Exercise requirements
Given the records below, pull every line with the word "gained" into the answer.

◆ ◆ ◆ ◆ ◆

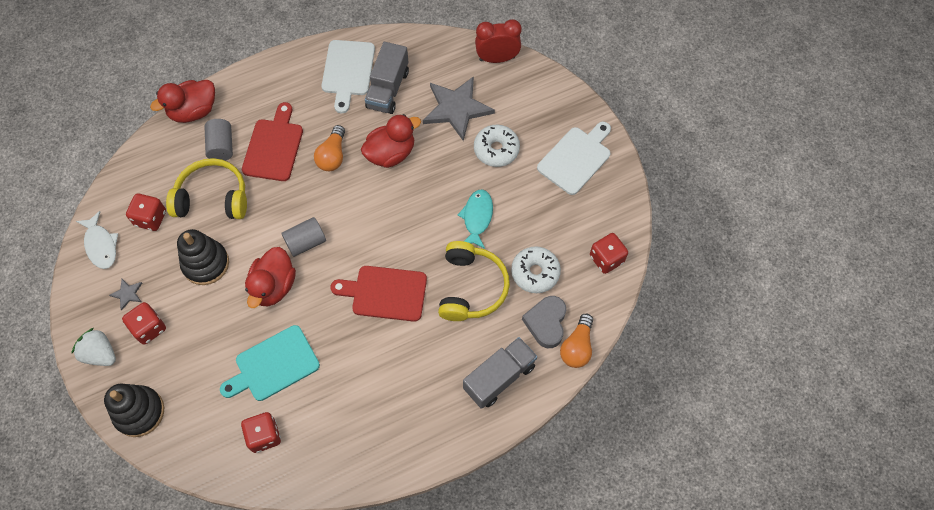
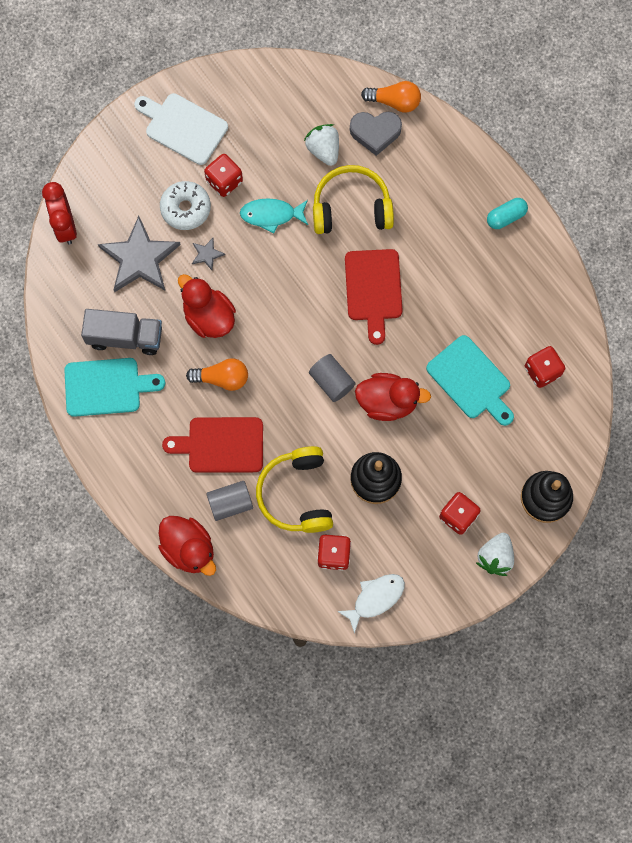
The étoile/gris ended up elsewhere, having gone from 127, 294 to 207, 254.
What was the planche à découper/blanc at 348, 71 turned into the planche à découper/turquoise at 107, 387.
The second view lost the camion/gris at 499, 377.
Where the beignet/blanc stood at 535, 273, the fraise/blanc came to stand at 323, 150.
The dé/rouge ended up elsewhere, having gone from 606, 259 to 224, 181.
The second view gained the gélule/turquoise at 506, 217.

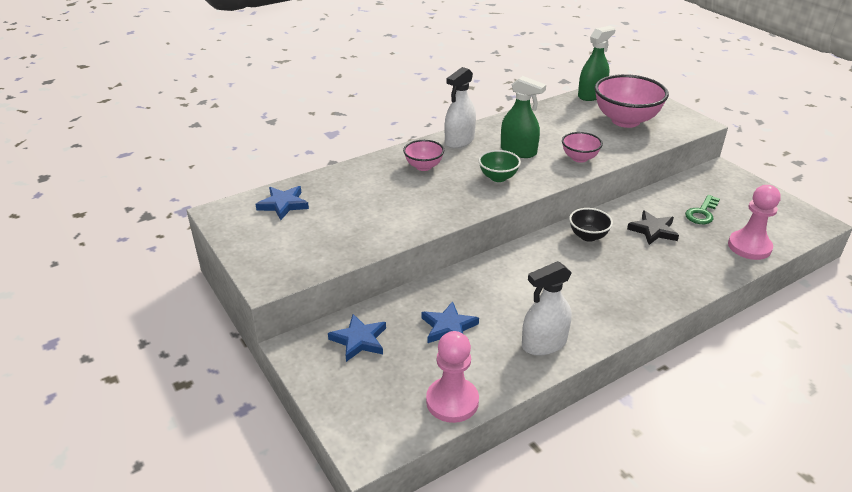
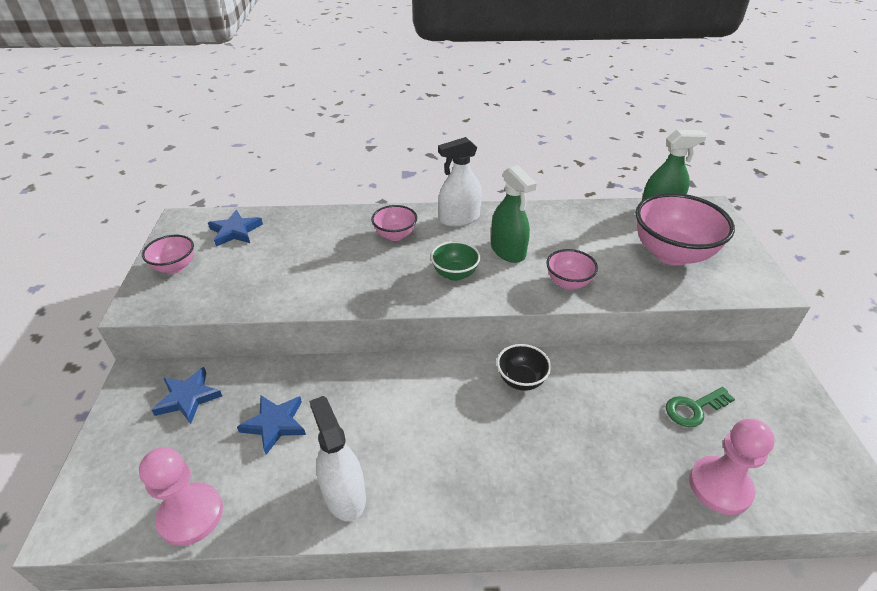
The vaporisateur/blanc at 544, 344 ended up facing another way, 60 degrees clockwise from before.
The second view lost the étoile/noir at 653, 230.
The second view gained the bol/rose at 175, 267.

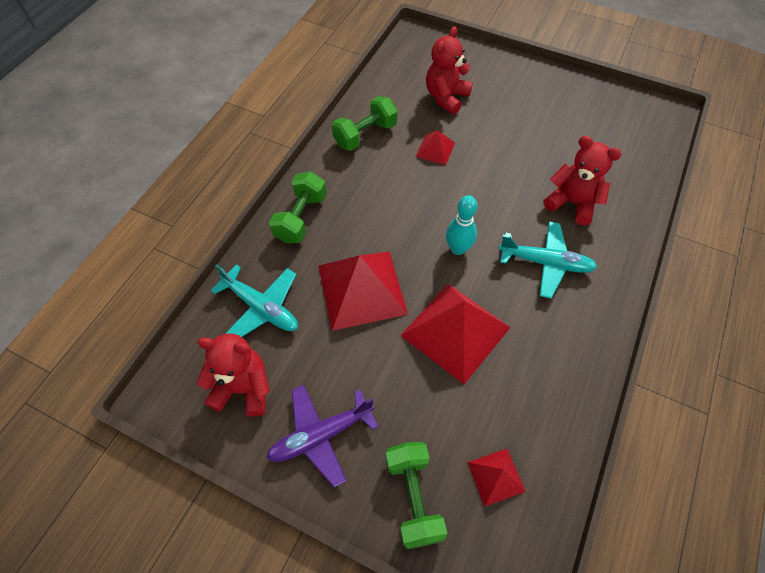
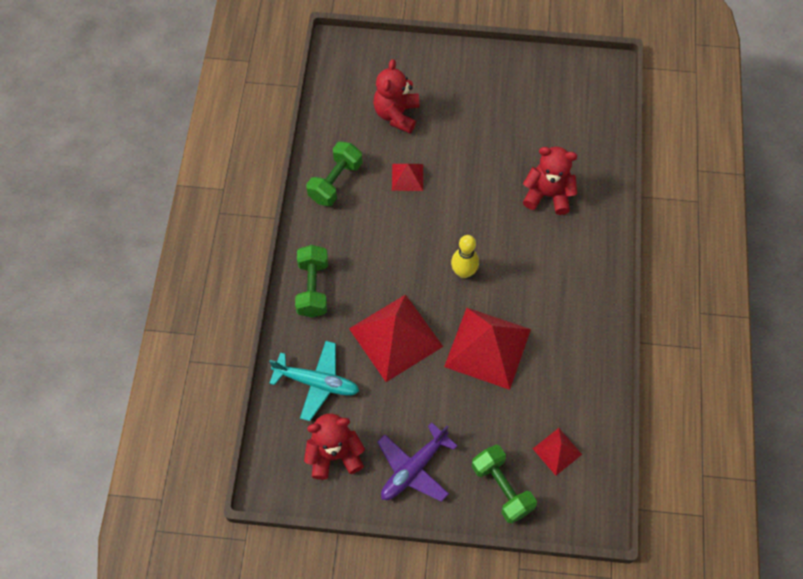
What was the quille/turquoise at 458, 248 turned into the quille/jaune at 463, 272.
The second view lost the avion/turquoise at 545, 263.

◆ ◆ ◆ ◆ ◆

Solution to the problem
The second view gained the gélule/turquoise at 506, 217.
The second view gained the bol/rose at 175, 267.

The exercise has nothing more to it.